== PROBLEM DESCRIPTION ==
Copy exactly the stretch of data below from the line with "orange domino [339,256,423,314]" through the line with "none -> white domino [760,400,815,476]", including both of those lines.

== PROVIDED RECORDS ==

────────────────

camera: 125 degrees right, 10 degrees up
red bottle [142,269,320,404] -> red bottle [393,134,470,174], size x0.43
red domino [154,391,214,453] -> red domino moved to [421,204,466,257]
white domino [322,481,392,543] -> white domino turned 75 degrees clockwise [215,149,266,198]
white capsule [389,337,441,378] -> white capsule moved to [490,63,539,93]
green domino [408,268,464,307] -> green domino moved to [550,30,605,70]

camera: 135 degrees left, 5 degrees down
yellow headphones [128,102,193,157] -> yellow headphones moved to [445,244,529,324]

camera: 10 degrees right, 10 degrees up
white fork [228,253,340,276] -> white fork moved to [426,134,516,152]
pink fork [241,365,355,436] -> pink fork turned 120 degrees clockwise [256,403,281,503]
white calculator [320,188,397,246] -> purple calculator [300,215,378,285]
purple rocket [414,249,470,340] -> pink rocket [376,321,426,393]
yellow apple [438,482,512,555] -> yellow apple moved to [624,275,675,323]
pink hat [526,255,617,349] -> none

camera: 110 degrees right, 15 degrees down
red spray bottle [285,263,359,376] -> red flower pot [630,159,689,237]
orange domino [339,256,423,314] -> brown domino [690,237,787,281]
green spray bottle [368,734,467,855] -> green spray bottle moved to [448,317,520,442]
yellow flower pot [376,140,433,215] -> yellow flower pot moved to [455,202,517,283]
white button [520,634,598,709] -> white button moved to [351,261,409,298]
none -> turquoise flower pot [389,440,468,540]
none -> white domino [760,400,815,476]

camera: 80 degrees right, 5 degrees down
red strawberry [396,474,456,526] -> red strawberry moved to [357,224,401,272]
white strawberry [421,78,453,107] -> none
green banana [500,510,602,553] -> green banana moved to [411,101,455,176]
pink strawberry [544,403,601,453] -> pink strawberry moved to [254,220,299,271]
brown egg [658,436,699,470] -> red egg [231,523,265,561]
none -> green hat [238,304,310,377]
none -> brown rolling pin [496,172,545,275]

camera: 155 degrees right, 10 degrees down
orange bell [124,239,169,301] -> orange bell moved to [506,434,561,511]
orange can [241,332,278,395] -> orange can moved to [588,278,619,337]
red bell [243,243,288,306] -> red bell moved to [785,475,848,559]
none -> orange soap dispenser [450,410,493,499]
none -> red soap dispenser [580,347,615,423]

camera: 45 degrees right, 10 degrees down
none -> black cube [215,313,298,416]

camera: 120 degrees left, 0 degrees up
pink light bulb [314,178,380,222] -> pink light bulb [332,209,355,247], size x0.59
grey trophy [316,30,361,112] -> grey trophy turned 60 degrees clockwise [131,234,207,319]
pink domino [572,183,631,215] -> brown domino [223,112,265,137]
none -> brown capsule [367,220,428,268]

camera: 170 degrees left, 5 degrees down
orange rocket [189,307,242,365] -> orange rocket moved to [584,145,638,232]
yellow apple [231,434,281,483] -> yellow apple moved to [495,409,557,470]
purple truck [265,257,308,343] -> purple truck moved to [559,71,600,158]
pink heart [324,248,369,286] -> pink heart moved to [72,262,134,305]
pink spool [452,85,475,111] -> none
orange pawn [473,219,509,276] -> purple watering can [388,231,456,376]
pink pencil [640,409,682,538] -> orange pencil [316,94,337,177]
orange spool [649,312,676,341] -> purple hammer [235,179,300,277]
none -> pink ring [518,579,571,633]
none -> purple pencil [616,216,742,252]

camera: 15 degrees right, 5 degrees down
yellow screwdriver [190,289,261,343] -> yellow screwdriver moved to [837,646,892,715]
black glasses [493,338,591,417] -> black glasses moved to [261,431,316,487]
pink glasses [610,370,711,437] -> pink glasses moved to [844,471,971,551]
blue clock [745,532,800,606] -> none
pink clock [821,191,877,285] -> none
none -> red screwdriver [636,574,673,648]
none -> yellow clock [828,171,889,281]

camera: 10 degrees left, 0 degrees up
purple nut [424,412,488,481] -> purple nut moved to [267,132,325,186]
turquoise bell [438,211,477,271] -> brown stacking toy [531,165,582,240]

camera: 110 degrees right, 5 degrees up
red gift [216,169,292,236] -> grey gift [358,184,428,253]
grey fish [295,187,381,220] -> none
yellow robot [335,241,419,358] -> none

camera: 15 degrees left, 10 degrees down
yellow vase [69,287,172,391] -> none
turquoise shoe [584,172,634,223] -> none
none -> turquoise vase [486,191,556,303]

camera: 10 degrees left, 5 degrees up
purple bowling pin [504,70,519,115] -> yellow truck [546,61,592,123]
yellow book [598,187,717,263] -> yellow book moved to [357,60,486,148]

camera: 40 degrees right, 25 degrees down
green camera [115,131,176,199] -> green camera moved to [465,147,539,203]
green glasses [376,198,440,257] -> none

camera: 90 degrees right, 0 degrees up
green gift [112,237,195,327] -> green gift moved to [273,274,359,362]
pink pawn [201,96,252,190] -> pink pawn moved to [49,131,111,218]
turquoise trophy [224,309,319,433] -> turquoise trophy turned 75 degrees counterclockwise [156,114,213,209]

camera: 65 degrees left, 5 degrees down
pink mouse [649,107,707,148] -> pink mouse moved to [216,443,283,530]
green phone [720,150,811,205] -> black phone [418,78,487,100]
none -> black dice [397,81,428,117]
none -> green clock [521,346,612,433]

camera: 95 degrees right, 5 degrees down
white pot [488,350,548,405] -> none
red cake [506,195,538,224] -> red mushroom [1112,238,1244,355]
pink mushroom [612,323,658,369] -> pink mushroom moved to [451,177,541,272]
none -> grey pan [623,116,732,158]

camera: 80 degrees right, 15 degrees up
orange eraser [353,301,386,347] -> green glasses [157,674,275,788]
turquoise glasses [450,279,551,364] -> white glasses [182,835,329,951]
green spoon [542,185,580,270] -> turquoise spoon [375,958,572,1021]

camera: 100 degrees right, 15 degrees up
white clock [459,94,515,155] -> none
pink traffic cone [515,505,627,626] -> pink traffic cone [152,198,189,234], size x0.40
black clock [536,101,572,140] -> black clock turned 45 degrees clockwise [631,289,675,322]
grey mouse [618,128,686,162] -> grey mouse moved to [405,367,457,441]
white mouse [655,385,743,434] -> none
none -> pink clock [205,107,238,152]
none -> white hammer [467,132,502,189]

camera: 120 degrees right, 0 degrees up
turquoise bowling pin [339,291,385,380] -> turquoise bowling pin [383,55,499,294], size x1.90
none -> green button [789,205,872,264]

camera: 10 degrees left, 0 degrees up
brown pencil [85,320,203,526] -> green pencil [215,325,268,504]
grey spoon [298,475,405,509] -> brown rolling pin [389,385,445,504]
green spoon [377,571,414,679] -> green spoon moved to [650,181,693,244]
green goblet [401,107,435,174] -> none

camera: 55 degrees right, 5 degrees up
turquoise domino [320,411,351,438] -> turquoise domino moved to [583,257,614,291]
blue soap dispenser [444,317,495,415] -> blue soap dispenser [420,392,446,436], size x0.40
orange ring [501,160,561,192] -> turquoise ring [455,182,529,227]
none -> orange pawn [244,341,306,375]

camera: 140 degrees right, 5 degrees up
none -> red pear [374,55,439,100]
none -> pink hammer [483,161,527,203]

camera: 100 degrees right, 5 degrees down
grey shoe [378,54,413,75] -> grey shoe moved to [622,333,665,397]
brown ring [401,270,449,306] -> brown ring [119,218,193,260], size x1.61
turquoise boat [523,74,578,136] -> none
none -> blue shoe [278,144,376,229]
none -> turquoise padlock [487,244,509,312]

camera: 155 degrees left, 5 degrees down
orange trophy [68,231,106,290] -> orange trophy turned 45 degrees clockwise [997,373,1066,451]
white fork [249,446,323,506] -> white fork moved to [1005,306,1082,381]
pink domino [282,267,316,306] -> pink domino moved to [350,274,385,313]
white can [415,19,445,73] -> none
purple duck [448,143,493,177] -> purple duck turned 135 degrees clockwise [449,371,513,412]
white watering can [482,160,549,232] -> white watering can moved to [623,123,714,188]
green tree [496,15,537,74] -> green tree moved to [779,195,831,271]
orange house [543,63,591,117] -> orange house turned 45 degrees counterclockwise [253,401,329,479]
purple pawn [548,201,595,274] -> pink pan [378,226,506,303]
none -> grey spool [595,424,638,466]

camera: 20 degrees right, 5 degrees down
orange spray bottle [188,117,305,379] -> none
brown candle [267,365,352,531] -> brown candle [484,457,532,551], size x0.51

────────────────

== SOLUTION FOR THIS EXERCISE ==
orange domino [339,256,423,314] -> brown domino [690,237,787,281]
green spray bottle [368,734,467,855] -> green spray bottle moved to [448,317,520,442]
yellow flower pot [376,140,433,215] -> yellow flower pot moved to [455,202,517,283]
white button [520,634,598,709] -> white button moved to [351,261,409,298]
none -> turquoise flower pot [389,440,468,540]
none -> white domino [760,400,815,476]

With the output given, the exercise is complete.